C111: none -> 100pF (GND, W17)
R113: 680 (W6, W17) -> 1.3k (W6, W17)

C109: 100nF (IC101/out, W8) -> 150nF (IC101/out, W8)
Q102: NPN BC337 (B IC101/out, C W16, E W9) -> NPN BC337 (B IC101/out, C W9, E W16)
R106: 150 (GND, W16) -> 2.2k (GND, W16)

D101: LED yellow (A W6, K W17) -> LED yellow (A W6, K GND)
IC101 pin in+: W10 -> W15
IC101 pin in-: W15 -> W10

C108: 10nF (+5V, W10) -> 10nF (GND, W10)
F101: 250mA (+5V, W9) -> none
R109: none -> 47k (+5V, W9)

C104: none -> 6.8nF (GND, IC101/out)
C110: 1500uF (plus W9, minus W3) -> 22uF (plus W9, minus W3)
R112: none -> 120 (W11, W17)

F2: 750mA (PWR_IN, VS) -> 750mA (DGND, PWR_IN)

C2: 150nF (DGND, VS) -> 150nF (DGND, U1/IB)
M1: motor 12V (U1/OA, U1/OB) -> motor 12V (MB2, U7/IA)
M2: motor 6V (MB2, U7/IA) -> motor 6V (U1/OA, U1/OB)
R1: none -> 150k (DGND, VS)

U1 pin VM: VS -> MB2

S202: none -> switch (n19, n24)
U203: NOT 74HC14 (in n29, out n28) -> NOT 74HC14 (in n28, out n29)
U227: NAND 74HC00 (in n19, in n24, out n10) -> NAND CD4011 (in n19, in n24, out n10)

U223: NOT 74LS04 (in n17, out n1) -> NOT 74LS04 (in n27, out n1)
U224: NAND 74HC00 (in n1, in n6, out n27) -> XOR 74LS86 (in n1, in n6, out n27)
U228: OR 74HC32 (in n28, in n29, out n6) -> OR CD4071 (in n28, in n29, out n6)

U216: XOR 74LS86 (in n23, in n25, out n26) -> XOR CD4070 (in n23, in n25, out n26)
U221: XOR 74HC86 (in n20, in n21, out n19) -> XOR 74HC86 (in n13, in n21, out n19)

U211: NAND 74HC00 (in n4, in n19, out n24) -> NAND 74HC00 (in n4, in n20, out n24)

• [WHAT YOU ARE ASKED TO DO]: Please return the lines above that run from the line containing "R112: none -> 120 (W11, W17)" to the line containing "S202: none -> switch (n19, n24)", inclusive, exactly and with no other lines.

• [OUTPUT FOR THIS EXERCISE]:
R112: none -> 120 (W11, W17)

F2: 750mA (PWR_IN, VS) -> 750mA (DGND, PWR_IN)

C2: 150nF (DGND, VS) -> 150nF (DGND, U1/IB)
M1: motor 12V (U1/OA, U1/OB) -> motor 12V (MB2, U7/IA)
M2: motor 6V (MB2, U7/IA) -> motor 6V (U1/OA, U1/OB)
R1: none -> 150k (DGND, VS)

U1 pin VM: VS -> MB2

S202: none -> switch (n19, n24)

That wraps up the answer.